-- Required task --
Pull out every line in the listing below that contains the string "arco", copying each one unchanged.

++++++

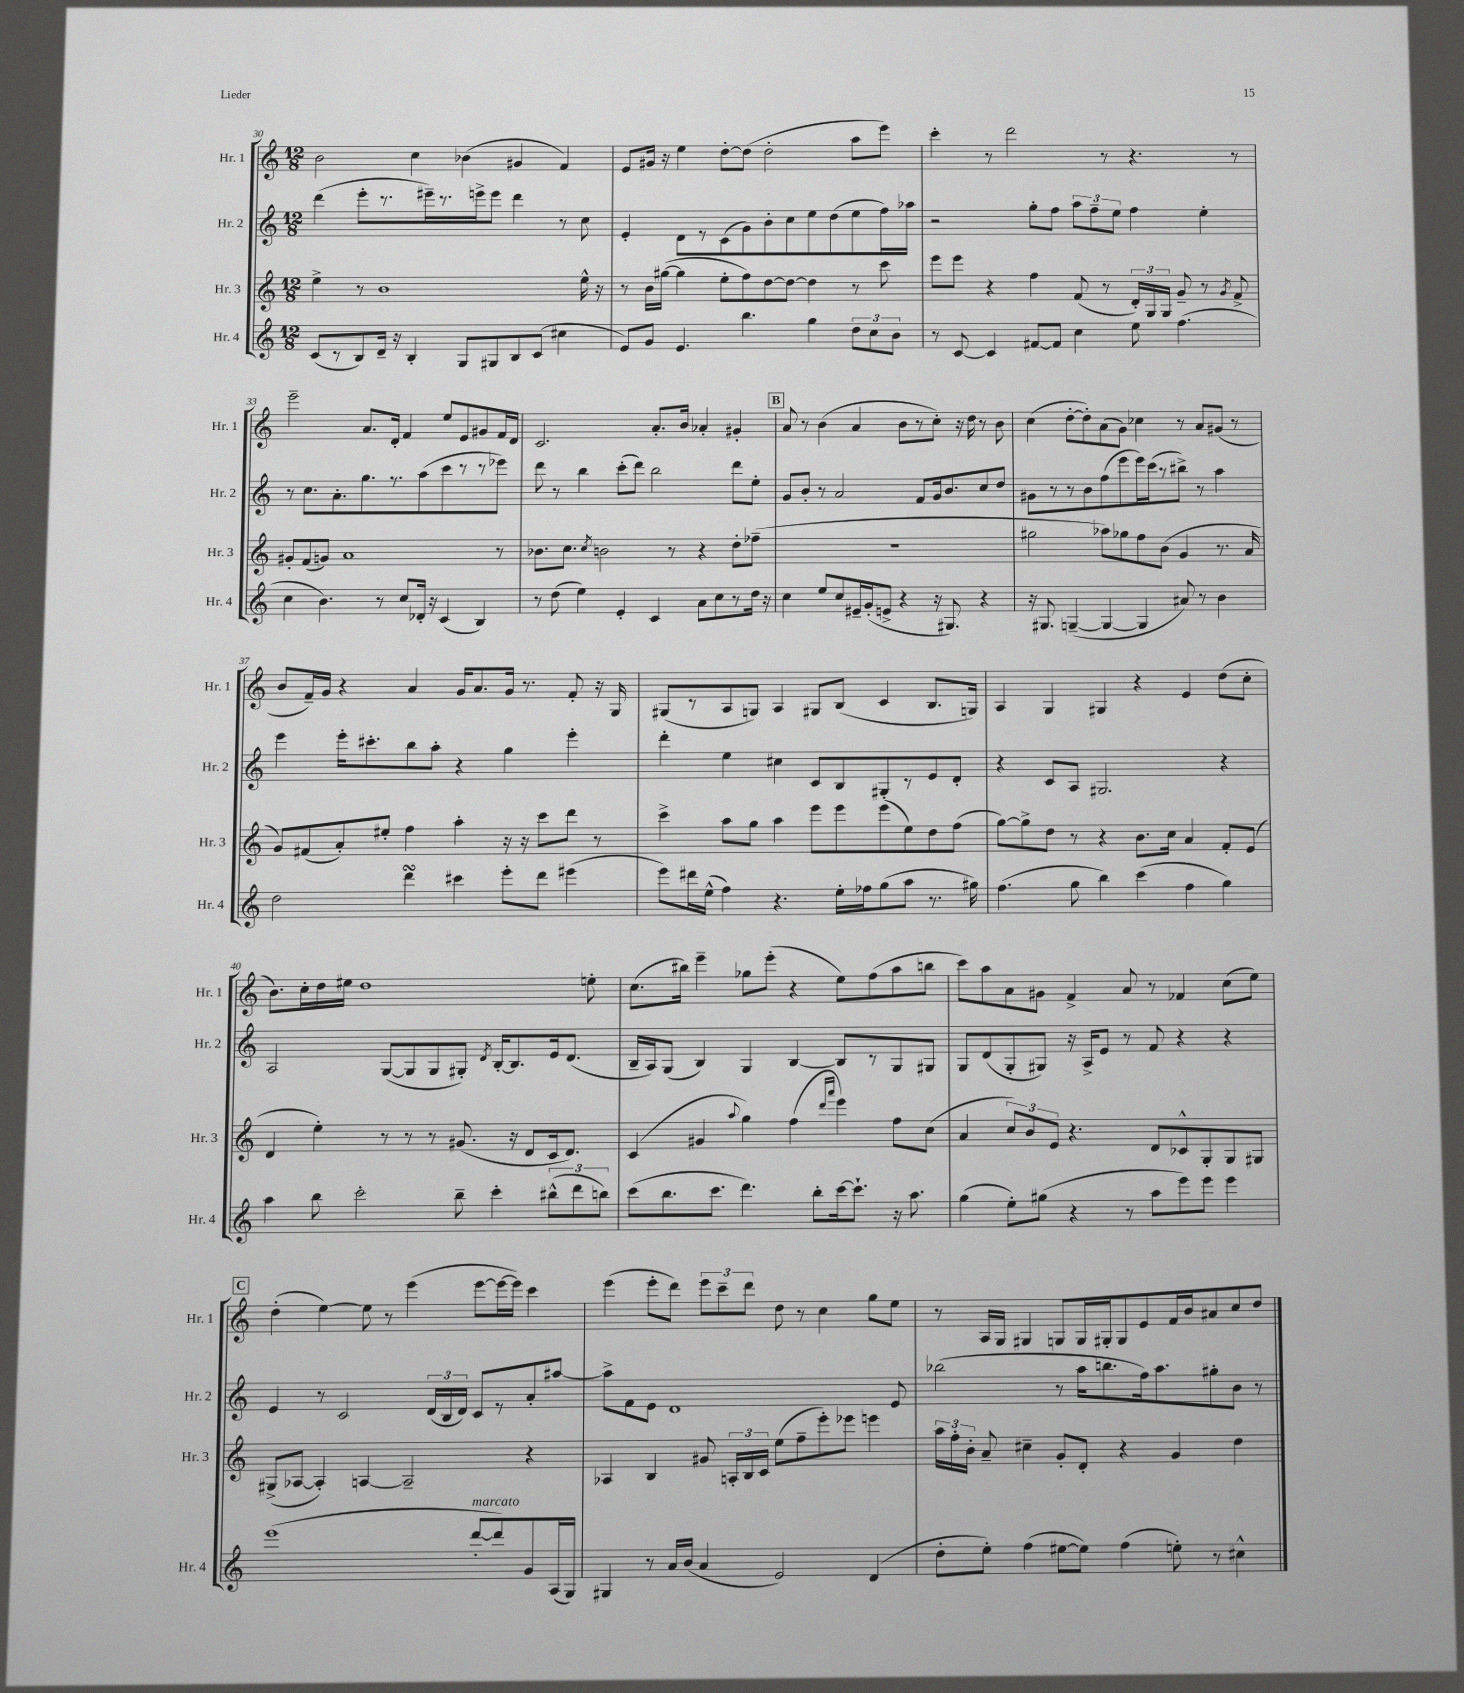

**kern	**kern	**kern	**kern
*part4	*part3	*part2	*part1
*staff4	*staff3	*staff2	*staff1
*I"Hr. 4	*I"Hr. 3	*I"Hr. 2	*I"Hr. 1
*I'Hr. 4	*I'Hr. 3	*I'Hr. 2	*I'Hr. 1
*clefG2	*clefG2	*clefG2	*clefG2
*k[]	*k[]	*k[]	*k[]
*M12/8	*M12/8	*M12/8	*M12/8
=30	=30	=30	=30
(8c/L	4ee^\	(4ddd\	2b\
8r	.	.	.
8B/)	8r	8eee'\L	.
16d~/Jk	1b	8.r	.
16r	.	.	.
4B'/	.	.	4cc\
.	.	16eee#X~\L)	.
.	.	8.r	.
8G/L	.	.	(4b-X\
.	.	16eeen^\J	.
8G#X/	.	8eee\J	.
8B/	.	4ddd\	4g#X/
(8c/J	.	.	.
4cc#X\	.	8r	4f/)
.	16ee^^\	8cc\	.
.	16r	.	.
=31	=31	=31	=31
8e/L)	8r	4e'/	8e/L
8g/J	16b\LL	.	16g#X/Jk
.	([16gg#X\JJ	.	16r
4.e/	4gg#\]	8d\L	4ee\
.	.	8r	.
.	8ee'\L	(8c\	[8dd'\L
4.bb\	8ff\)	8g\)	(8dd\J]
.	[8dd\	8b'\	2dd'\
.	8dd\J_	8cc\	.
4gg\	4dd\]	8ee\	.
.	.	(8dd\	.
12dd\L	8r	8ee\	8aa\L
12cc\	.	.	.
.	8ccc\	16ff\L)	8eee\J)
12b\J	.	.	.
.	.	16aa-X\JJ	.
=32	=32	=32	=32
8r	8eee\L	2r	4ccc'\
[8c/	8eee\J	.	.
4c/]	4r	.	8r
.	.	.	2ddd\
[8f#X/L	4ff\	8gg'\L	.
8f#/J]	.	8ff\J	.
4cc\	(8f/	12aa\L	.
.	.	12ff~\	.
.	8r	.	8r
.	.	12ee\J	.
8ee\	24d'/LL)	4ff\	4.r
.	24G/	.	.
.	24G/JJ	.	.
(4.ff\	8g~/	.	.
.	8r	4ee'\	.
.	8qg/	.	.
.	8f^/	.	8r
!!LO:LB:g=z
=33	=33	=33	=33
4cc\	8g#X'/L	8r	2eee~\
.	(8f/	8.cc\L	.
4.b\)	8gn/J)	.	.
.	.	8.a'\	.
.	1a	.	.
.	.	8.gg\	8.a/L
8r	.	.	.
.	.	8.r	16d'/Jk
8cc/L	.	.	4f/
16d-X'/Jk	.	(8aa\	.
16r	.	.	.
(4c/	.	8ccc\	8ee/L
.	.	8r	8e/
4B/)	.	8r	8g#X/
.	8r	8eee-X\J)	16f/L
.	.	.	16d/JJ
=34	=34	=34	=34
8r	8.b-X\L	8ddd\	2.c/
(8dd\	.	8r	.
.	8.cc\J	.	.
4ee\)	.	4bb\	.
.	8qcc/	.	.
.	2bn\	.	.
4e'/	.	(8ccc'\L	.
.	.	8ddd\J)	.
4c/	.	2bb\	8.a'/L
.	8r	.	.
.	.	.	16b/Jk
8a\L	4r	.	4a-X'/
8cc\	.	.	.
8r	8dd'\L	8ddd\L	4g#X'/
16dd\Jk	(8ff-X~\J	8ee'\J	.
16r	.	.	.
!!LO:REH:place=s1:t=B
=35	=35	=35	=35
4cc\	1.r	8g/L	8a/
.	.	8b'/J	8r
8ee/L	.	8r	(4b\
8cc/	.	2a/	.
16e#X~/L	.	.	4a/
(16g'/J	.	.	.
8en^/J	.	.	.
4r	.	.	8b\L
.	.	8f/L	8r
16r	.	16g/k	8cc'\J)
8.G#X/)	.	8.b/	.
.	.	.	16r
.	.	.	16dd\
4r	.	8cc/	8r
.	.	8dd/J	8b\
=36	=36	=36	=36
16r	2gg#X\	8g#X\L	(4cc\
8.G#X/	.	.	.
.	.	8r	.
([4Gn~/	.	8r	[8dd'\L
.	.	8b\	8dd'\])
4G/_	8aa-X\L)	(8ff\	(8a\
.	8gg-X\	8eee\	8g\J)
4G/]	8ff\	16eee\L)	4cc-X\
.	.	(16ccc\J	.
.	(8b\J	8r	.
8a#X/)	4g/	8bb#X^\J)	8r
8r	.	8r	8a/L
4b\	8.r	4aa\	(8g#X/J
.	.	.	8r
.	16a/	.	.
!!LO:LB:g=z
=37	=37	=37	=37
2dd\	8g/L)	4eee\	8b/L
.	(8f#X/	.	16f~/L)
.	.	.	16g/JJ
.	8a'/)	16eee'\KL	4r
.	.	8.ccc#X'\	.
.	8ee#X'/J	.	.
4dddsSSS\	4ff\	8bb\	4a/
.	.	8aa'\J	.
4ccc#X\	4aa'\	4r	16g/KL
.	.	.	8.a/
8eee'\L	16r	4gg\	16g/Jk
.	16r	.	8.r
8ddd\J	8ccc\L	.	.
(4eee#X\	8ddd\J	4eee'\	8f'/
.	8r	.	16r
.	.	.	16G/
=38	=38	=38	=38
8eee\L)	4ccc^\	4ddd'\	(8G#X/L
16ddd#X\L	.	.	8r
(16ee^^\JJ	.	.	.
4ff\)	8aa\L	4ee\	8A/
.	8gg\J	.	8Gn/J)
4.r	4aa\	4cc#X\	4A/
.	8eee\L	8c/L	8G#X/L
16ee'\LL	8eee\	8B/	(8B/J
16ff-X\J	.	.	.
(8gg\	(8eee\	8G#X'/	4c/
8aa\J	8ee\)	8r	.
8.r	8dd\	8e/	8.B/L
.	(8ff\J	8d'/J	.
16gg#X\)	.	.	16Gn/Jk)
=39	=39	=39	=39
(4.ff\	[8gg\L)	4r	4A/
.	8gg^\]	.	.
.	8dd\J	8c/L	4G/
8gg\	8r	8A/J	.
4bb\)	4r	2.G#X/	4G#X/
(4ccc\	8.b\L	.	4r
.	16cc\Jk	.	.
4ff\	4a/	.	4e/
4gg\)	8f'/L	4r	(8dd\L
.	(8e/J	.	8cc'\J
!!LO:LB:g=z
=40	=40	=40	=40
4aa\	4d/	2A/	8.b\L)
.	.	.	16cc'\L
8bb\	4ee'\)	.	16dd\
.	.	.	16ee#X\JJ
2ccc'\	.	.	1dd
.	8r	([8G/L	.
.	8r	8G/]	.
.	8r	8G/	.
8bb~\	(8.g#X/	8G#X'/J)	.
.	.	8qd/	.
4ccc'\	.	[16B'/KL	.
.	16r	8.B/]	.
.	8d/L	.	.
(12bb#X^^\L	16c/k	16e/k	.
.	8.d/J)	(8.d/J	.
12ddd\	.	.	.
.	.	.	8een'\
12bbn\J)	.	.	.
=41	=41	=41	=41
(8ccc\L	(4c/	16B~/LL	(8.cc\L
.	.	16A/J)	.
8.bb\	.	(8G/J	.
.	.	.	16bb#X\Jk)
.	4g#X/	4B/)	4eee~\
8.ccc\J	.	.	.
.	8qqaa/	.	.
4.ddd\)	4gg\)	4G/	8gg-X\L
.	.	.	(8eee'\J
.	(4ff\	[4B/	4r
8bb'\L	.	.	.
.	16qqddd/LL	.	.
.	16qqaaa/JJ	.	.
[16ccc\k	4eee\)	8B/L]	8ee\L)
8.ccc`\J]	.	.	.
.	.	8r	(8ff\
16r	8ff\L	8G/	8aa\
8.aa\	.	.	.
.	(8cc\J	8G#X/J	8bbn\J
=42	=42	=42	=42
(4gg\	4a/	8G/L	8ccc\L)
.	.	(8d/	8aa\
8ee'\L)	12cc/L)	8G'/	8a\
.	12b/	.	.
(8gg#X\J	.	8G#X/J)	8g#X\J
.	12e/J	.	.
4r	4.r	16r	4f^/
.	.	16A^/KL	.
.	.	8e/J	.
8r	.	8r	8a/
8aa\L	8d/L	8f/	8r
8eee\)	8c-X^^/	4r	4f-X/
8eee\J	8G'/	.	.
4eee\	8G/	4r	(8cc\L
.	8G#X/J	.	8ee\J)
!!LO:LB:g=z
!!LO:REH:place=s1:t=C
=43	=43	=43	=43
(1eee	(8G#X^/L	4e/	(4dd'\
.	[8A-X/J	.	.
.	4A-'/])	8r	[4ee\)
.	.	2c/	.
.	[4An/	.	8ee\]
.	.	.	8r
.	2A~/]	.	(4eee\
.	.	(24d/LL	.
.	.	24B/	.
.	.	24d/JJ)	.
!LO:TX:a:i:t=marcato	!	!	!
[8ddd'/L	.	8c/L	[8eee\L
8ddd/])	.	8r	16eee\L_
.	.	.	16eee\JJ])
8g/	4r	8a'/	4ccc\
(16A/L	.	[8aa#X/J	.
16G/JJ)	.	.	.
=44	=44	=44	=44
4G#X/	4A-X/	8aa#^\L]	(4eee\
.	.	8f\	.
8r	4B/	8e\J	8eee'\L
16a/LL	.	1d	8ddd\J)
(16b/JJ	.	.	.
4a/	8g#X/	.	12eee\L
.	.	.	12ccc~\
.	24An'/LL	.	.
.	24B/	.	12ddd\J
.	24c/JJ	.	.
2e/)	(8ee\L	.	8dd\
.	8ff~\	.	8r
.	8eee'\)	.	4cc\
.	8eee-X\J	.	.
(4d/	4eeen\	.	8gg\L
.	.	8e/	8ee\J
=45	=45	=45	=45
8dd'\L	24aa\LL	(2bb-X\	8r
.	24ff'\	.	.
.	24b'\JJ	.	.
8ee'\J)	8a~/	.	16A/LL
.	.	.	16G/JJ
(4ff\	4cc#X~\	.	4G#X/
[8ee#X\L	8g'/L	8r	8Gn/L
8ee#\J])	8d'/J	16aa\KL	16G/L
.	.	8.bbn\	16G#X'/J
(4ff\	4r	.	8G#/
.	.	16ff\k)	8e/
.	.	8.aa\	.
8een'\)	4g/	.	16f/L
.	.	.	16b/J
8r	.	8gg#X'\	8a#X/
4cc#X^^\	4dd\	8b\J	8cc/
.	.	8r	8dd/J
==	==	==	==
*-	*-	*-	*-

++++++

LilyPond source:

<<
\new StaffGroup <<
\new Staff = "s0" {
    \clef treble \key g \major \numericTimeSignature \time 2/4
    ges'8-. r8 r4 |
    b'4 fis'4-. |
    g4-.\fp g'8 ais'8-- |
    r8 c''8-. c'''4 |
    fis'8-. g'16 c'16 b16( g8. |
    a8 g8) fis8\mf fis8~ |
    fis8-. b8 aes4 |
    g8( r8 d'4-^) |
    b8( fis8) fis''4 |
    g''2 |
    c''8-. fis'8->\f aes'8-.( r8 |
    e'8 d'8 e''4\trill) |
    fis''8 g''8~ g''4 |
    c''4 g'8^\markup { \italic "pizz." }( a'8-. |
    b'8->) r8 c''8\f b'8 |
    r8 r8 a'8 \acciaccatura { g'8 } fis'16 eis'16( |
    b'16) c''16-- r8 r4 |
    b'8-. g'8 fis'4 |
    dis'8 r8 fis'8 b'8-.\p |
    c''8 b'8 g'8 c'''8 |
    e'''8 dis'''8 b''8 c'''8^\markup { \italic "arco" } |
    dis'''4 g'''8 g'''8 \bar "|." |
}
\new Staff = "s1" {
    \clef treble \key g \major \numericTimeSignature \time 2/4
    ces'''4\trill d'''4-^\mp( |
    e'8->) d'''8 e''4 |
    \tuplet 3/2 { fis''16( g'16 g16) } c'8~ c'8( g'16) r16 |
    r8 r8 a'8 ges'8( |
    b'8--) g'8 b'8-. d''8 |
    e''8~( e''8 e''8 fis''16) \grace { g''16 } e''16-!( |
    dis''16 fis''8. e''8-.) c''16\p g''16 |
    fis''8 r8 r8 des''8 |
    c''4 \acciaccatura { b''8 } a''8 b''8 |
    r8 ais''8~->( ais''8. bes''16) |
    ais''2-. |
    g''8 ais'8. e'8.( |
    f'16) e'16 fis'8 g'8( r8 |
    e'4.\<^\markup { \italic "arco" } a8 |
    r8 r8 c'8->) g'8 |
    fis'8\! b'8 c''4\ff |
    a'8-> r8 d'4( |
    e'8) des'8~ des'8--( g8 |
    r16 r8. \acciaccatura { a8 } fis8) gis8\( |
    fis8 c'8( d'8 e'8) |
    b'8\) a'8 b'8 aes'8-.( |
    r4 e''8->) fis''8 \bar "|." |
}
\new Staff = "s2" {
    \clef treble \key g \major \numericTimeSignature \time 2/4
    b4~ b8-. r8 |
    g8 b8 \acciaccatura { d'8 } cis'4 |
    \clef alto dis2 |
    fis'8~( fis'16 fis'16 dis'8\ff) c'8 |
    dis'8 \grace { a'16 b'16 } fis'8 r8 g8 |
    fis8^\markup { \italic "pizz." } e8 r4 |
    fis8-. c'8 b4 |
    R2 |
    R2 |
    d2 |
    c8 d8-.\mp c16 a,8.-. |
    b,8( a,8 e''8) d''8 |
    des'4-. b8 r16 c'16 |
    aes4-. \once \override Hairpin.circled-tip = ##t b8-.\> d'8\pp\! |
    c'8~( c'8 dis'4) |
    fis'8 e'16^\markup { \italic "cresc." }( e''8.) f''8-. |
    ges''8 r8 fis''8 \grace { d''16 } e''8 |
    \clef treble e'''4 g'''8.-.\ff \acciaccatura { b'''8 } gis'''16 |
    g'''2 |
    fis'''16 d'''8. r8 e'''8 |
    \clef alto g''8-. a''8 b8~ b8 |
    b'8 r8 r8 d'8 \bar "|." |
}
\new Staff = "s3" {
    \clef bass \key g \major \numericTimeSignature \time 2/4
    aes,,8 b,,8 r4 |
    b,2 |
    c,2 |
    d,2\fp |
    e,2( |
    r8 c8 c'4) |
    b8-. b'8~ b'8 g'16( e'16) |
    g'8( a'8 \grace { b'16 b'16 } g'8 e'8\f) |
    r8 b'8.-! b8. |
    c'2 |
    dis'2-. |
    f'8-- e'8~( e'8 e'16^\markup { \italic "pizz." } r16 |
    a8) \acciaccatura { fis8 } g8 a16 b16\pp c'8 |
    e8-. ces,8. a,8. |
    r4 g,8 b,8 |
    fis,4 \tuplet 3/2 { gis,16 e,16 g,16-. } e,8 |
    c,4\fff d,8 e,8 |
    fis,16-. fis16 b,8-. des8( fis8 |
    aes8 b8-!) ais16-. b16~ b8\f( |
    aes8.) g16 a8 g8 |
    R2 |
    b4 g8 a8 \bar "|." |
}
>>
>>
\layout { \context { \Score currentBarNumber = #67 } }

++++++

-- Answer --
    e'''8 dis'''8 b''8 c'''8^\markup { \italic "arco" } |
    e'4.\<^\markup { \italic "arco" } a8 |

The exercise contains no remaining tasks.